DATA SECTION >>
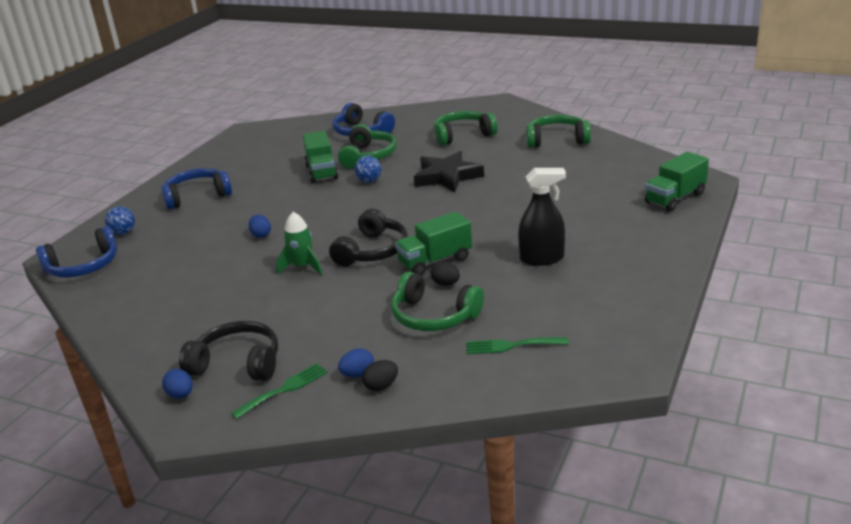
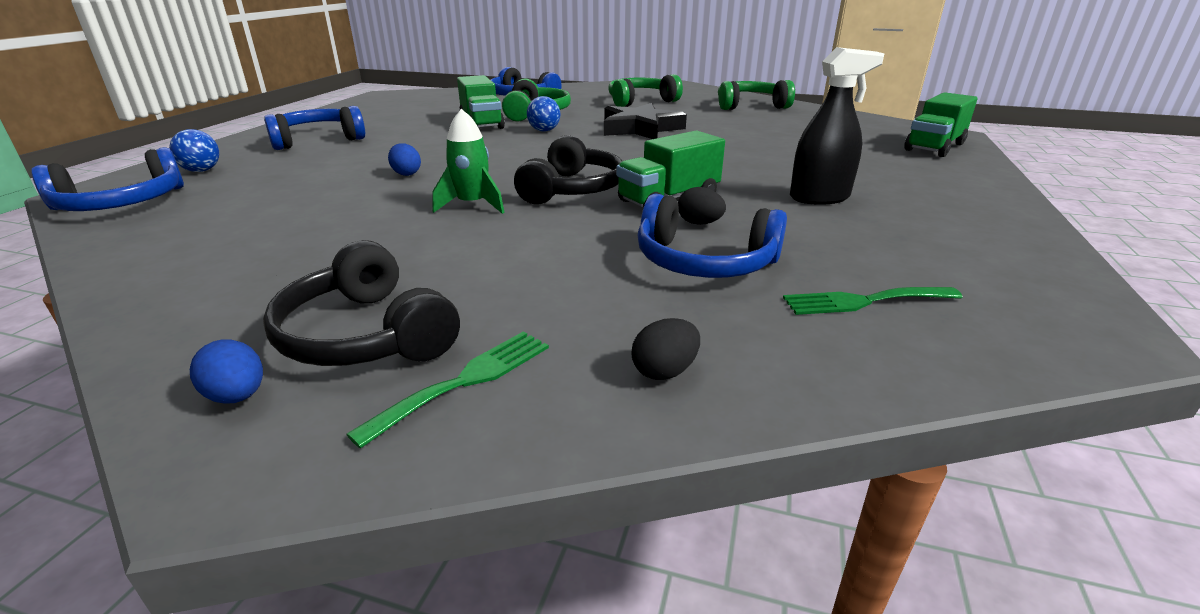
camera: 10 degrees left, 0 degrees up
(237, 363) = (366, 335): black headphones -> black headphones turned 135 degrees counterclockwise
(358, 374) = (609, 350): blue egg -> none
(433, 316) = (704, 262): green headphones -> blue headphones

--

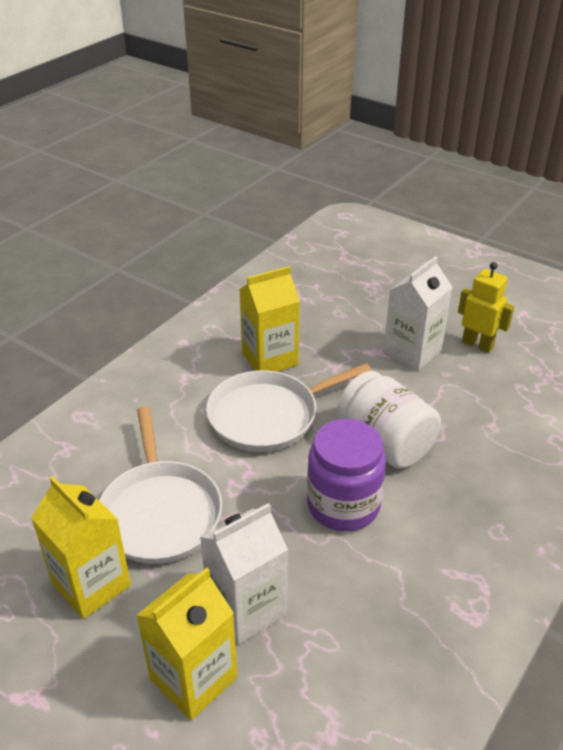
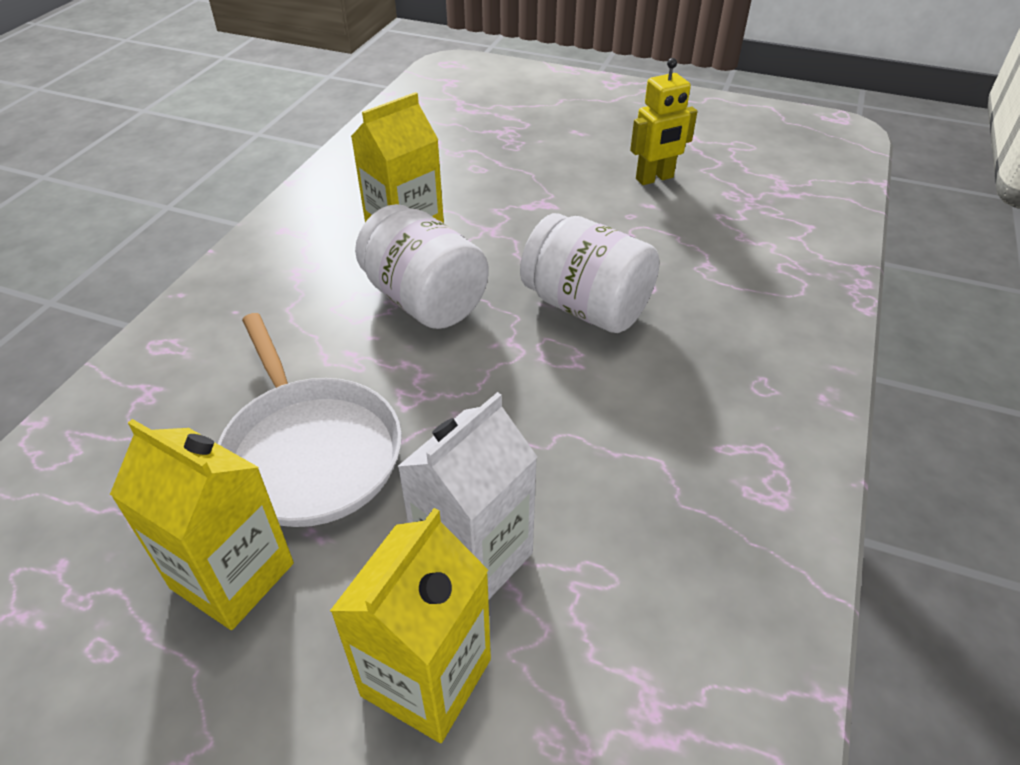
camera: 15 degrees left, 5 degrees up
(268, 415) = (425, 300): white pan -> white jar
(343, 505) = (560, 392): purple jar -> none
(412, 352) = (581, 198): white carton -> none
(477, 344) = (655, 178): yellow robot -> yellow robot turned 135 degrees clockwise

* * *

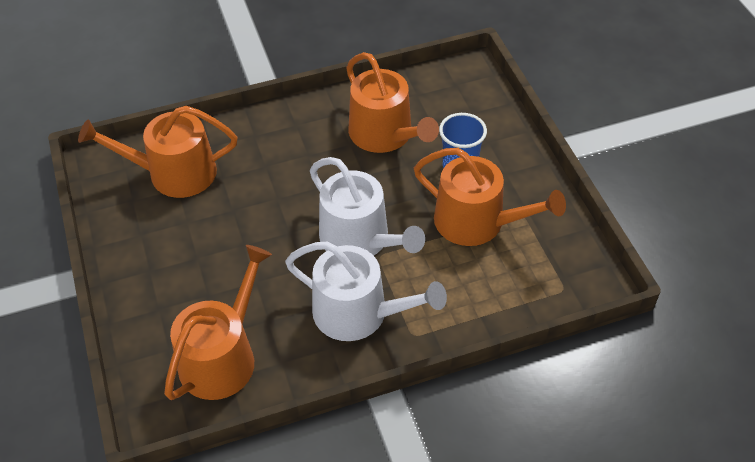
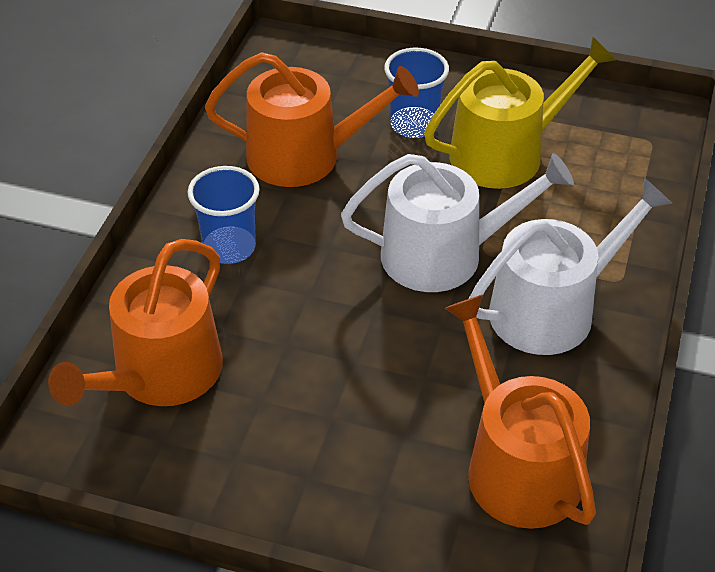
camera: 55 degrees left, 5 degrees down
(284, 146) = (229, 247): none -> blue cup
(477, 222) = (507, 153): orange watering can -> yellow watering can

TASK BRIEF >> Write out exactly the lines above between the line with "camera: 10 degrees left, 0 degrees up" and the line with "(433, 316) = (704, 262): green", inclusive, and nothing beyond them.

RESULT OF THIS TASK >>
camera: 10 degrees left, 0 degrees up
(237, 363) = (366, 335): black headphones -> black headphones turned 135 degrees counterclockwise
(358, 374) = (609, 350): blue egg -> none
(433, 316) = (704, 262): green headphones -> blue headphones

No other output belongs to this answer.